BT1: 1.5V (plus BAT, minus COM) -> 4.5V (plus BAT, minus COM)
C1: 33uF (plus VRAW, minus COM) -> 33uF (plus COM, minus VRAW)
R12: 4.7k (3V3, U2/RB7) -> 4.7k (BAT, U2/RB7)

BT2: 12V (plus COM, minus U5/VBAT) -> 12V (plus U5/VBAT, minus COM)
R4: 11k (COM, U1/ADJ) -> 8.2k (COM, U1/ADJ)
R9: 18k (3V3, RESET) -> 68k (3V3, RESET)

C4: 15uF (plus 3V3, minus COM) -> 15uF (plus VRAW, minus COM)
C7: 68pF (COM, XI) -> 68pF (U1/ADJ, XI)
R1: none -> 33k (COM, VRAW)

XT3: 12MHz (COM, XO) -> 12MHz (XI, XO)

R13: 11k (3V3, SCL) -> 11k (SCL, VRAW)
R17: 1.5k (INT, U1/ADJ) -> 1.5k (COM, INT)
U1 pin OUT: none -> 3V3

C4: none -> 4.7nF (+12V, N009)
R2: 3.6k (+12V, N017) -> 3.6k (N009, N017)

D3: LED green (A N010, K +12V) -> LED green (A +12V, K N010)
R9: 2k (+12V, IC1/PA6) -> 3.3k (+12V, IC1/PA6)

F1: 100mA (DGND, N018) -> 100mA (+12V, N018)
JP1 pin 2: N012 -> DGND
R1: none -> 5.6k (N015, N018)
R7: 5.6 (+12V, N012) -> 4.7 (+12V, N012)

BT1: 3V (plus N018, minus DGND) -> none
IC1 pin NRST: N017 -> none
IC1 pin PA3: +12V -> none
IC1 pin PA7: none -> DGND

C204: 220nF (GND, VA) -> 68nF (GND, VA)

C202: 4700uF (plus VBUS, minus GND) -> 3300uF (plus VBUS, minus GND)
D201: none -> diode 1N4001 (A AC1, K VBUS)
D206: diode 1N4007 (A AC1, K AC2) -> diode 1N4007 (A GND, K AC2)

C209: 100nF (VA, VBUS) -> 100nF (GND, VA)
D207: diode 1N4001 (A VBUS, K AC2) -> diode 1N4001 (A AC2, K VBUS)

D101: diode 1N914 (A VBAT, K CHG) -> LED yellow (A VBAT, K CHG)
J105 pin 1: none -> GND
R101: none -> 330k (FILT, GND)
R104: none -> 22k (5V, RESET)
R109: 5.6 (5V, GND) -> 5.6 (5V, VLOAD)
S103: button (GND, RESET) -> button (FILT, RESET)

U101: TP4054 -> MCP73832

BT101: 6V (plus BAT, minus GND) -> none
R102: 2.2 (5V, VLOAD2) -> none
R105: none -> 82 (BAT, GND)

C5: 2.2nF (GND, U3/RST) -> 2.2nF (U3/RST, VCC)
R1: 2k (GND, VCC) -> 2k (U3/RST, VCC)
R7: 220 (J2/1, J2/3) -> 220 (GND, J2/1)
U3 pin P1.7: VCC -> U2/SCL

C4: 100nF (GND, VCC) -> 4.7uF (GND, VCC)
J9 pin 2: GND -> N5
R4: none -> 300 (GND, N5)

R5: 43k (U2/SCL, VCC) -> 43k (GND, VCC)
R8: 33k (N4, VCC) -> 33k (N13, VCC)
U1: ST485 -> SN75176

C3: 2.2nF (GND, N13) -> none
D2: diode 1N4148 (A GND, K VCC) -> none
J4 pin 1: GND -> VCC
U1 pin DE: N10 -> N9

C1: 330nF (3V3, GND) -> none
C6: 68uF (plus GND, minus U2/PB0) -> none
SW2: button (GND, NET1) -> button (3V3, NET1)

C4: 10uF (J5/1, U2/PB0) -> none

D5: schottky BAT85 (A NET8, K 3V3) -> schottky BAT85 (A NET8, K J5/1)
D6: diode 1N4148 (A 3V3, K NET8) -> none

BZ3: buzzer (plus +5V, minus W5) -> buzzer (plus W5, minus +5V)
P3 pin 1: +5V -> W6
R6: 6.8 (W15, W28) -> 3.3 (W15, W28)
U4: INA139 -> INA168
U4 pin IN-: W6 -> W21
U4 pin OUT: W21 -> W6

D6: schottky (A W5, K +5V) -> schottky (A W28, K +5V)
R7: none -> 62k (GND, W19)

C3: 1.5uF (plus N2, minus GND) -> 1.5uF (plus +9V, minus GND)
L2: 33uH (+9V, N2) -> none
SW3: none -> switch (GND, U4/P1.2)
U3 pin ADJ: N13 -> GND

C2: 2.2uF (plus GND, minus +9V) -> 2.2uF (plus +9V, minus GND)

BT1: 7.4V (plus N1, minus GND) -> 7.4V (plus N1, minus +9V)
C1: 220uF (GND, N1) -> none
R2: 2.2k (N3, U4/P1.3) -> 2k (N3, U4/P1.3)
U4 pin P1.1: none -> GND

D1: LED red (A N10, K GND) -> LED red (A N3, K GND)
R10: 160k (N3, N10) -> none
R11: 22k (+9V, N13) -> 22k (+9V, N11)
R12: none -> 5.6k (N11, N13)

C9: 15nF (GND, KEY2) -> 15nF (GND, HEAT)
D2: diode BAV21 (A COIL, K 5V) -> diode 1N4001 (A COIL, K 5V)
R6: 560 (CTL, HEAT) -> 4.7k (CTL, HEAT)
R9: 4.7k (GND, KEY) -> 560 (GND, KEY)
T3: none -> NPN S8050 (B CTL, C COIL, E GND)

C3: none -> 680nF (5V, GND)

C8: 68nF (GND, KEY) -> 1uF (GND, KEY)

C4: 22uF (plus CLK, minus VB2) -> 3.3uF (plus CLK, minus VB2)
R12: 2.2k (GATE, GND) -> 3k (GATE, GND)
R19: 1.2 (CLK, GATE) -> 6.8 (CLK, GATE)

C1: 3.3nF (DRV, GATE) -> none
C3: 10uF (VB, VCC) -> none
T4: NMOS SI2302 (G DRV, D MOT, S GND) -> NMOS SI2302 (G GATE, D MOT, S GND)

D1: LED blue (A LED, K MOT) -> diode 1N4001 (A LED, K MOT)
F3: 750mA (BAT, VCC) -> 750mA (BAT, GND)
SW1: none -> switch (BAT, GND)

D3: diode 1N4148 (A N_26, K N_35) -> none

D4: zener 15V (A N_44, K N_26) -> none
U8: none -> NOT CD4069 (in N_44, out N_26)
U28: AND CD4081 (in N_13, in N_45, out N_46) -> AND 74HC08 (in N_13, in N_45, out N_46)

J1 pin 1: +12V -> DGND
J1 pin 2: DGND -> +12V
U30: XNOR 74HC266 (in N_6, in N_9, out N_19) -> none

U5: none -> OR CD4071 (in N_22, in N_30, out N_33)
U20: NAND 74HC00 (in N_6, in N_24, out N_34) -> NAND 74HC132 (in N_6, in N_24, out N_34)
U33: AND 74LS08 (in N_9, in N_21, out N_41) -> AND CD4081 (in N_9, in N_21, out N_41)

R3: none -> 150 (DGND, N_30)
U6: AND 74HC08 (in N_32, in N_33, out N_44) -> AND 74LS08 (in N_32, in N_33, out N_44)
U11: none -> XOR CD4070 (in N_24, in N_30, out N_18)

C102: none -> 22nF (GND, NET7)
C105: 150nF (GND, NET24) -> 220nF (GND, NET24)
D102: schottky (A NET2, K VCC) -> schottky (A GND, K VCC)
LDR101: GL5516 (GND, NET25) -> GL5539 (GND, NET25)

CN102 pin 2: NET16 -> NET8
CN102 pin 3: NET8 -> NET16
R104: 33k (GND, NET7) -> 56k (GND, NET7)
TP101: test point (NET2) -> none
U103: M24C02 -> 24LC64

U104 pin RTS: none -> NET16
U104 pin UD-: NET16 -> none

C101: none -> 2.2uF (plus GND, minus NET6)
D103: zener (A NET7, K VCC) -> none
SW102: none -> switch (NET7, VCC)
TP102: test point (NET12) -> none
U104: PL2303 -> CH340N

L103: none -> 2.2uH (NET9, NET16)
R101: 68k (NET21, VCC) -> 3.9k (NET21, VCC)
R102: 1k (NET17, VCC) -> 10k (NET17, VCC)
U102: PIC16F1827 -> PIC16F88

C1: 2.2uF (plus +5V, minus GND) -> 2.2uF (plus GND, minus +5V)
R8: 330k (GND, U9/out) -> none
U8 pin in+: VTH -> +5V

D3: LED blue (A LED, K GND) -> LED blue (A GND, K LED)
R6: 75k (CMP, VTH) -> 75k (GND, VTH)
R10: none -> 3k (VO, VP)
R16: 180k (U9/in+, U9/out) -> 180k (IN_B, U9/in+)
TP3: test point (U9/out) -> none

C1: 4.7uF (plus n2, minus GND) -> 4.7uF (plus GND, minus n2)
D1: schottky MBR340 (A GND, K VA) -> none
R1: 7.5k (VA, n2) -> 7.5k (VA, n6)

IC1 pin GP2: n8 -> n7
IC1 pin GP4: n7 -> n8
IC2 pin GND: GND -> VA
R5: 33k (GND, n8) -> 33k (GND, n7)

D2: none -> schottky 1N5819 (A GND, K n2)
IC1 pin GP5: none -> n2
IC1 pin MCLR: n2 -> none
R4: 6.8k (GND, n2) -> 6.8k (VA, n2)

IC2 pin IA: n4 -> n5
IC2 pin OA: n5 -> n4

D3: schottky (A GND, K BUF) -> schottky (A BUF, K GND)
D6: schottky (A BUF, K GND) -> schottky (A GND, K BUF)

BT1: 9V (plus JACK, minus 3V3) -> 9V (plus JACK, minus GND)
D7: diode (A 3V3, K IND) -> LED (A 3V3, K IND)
--*--
In the listing above, find the line with "C6: 68uF (plus GND, minus U2/PB0) -> none" and the line with "R11: 22k (+9V, N13) -> 22k (+9V, N11)"; set down exactly those two lines and every line between them, nothing more.

### Response area
C6: 68uF (plus GND, minus U2/PB0) -> none
SW2: button (GND, NET1) -> button (3V3, NET1)

C4: 10uF (J5/1, U2/PB0) -> none

D5: schottky BAT85 (A NET8, K 3V3) -> schottky BAT85 (A NET8, K J5/1)
D6: diode 1N4148 (A 3V3, K NET8) -> none

BZ3: buzzer (plus +5V, minus W5) -> buzzer (plus W5, minus +5V)
P3 pin 1: +5V -> W6
R6: 6.8 (W15, W28) -> 3.3 (W15, W28)
U4: INA139 -> INA168
U4 pin IN-: W6 -> W21
U4 pin OUT: W21 -> W6

D6: schottky (A W5, K +5V) -> schottky (A W28, K +5V)
R7: none -> 62k (GND, W19)

C3: 1.5uF (plus N2, minus GND) -> 1.5uF (plus +9V, minus GND)
L2: 33uH (+9V, N2) -> none
SW3: none -> switch (GND, U4/P1.2)
U3 pin ADJ: N13 -> GND

C2: 2.2uF (plus GND, minus +9V) -> 2.2uF (plus +9V, minus GND)

BT1: 7.4V (plus N1, minus GND) -> 7.4V (plus N1, minus +9V)
C1: 220uF (GND, N1) -> none
R2: 2.2k (N3, U4/P1.3) -> 2k (N3, U4/P1.3)
U4 pin P1.1: none -> GND

D1: LED red (A N10, K GND) -> LED red (A N3, K GND)
R10: 160k (N3, N10) -> none
R11: 22k (+9V, N13) -> 22k (+9V, N11)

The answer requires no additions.